▶ _INPUT DATA_:
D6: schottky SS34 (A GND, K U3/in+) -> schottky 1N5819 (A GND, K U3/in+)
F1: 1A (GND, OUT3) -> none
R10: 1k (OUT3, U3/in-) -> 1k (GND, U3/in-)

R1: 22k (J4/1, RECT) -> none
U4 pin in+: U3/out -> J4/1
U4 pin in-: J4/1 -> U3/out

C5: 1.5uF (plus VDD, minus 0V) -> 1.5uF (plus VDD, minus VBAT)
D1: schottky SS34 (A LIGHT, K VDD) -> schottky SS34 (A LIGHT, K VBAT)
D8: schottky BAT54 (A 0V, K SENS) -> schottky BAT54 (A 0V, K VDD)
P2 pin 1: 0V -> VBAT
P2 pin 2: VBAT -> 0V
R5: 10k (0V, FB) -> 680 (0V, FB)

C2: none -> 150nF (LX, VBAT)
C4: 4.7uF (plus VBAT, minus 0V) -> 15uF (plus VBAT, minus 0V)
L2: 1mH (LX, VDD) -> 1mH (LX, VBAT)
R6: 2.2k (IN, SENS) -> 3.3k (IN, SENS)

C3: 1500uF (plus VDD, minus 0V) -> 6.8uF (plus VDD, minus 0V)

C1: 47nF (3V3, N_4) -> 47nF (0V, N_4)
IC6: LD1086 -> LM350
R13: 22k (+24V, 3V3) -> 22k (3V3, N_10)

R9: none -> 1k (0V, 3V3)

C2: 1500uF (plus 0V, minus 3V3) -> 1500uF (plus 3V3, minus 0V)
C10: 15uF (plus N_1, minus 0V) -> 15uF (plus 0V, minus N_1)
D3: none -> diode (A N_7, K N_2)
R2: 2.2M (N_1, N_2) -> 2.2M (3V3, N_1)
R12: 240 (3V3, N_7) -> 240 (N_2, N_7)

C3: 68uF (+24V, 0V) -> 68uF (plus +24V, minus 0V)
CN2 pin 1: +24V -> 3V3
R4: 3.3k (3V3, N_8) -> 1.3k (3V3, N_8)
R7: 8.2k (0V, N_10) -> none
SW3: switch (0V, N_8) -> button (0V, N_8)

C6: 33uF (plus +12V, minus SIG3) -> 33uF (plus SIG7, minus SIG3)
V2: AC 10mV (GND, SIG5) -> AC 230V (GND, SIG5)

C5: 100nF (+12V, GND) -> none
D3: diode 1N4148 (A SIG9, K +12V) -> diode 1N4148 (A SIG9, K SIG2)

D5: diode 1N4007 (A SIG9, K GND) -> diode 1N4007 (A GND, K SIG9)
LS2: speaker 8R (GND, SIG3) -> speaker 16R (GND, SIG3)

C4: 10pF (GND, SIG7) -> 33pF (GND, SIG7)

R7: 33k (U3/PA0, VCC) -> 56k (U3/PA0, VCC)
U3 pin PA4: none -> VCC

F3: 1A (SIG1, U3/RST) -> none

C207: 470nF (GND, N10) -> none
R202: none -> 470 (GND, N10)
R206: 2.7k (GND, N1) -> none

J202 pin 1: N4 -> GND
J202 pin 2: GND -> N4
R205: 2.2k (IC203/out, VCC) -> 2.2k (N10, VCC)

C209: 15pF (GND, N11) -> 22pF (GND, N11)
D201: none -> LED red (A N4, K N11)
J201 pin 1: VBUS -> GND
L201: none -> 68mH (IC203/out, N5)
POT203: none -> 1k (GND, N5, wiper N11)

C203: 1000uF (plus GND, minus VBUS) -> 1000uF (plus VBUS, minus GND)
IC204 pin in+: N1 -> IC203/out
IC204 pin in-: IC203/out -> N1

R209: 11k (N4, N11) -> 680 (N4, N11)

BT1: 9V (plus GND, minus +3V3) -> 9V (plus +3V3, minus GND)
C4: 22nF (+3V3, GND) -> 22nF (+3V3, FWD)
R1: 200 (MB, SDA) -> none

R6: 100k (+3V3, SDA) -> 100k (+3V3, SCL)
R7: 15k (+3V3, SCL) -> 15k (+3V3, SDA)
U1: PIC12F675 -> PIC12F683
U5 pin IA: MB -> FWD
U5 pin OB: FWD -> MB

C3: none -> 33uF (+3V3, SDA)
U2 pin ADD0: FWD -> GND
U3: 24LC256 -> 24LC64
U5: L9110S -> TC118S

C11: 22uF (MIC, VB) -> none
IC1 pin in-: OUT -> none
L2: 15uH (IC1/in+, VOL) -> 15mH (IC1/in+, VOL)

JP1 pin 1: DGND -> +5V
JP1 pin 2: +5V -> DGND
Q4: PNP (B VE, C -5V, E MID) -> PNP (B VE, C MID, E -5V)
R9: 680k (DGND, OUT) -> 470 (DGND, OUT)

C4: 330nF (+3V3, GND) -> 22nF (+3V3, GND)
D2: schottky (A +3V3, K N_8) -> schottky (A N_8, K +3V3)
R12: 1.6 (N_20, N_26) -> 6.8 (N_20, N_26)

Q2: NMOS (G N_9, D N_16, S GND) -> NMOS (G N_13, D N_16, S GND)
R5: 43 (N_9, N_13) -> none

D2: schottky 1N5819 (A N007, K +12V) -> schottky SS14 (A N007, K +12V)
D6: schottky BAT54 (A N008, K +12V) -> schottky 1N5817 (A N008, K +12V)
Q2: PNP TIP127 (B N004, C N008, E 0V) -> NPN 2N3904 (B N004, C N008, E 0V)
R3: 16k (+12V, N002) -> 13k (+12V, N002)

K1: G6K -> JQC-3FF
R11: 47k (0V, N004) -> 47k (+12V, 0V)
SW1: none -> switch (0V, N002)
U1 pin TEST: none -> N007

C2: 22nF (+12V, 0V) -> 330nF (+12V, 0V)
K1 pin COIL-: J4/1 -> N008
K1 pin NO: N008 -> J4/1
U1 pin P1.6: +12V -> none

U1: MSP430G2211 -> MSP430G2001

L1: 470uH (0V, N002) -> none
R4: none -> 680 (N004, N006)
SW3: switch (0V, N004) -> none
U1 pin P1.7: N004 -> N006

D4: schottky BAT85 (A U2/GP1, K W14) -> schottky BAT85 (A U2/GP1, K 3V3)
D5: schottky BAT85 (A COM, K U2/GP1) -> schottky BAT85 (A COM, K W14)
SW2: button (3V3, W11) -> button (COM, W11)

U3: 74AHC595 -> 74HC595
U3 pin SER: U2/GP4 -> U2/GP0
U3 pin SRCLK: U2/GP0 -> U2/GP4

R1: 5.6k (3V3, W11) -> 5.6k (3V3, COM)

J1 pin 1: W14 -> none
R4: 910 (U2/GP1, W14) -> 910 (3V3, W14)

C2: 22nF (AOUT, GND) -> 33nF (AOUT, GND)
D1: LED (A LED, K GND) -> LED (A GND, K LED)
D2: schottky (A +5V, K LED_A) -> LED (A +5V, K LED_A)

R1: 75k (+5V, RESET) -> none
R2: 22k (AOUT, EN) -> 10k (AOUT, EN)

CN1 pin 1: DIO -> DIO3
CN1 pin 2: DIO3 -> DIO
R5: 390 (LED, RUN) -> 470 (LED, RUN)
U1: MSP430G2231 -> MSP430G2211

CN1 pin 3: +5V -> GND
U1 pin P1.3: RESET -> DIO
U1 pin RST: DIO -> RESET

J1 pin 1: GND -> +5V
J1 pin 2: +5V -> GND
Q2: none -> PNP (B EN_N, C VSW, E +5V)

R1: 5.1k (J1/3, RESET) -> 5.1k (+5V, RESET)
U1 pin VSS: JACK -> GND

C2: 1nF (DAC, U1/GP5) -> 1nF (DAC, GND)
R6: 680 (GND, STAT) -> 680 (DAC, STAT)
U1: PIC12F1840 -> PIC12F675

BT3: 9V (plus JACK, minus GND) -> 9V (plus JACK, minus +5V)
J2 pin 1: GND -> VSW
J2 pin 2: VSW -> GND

▶ _WHAT YOU SHOULD DO_: Show every line from the listing that contains "JACK".

▶ _EXERCISE RESPONSE_:
U1 pin VSS: JACK -> GND
BT3: 9V (plus JACK, minus GND) -> 9V (plus JACK, minus +5V)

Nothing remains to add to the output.